[[ SUPPLIED INFORMATION open ]]

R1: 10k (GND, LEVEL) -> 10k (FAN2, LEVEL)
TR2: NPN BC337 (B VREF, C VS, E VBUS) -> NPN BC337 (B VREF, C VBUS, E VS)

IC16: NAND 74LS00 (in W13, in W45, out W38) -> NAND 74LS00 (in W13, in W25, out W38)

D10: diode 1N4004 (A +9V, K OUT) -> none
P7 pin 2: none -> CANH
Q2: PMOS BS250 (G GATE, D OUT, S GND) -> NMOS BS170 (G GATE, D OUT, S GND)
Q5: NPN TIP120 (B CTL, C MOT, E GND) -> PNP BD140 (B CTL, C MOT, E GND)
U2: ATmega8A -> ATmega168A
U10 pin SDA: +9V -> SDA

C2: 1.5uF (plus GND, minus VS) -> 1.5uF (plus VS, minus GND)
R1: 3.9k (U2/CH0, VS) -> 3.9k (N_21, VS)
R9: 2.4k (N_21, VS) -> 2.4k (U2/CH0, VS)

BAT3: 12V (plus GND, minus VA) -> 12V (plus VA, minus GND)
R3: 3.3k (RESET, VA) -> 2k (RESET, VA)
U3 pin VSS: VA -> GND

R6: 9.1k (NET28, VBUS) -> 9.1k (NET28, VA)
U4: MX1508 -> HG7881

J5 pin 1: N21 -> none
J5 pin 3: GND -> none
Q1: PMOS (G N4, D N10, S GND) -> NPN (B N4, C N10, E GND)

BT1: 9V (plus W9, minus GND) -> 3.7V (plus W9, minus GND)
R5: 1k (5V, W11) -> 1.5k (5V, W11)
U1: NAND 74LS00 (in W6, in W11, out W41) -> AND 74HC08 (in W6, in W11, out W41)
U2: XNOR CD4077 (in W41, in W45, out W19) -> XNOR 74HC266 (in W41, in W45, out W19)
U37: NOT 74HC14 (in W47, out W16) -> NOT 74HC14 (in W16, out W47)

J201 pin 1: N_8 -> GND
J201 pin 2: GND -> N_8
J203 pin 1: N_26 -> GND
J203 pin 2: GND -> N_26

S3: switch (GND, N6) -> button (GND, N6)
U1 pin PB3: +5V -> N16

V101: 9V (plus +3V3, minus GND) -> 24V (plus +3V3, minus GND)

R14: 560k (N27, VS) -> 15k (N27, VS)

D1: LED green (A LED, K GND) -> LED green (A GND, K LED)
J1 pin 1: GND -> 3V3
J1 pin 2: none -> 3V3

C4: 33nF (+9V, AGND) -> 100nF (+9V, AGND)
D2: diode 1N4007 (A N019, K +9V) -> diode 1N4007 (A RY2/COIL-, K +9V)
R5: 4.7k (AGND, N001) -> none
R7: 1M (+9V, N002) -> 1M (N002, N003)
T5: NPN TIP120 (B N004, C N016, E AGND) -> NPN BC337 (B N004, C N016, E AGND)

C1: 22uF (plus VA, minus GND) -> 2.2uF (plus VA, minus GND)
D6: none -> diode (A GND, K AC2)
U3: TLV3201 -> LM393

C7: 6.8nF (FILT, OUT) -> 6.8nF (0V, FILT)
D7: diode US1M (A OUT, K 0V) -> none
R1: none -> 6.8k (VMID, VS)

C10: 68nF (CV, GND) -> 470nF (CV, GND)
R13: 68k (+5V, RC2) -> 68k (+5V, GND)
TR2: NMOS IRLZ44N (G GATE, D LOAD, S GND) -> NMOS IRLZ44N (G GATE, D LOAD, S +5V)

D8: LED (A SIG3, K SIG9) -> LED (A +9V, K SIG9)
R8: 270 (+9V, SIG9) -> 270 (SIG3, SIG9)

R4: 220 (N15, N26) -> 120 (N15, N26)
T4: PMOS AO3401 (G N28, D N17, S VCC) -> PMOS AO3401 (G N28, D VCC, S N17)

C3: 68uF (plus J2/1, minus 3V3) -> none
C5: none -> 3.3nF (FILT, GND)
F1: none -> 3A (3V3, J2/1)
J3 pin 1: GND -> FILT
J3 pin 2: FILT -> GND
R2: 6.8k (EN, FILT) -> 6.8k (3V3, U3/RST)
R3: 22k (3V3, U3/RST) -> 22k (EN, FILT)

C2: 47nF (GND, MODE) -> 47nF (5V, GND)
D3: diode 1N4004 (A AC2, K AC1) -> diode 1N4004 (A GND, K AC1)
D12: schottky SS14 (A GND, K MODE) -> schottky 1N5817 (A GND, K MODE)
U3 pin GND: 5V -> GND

[[ SUPPLIED INFORMATION closed ]]

- [TASK ITEM]
Go through the listing above and return each line where the word "PMOS" occurs.

- [SOLUTION TO THE PROBLEM]
Q2: PMOS BS250 (G GATE, D OUT, S GND) -> NMOS BS170 (G GATE, D OUT, S GND)
Q1: PMOS (G N4, D N10, S GND) -> NPN (B N4, C N10, E GND)
T4: PMOS AO3401 (G N28, D N17, S VCC) -> PMOS AO3401 (G N28, D VCC, S N17)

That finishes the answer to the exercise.